● Problem: Across the whole listing, copy out every line that includes the string "none".
Segment Start: Data to examine
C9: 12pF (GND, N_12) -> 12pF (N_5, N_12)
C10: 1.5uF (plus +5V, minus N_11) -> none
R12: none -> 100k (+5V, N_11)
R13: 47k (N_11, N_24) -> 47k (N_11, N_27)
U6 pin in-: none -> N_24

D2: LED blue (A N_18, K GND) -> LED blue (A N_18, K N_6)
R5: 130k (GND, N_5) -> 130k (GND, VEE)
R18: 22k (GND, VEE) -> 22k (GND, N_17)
Segment End: Data to examine
● Task answer:
C10: 1.5uF (plus +5V, minus N_11) -> none
R12: none -> 100k (+5V, N_11)
U6 pin in-: none -> N_24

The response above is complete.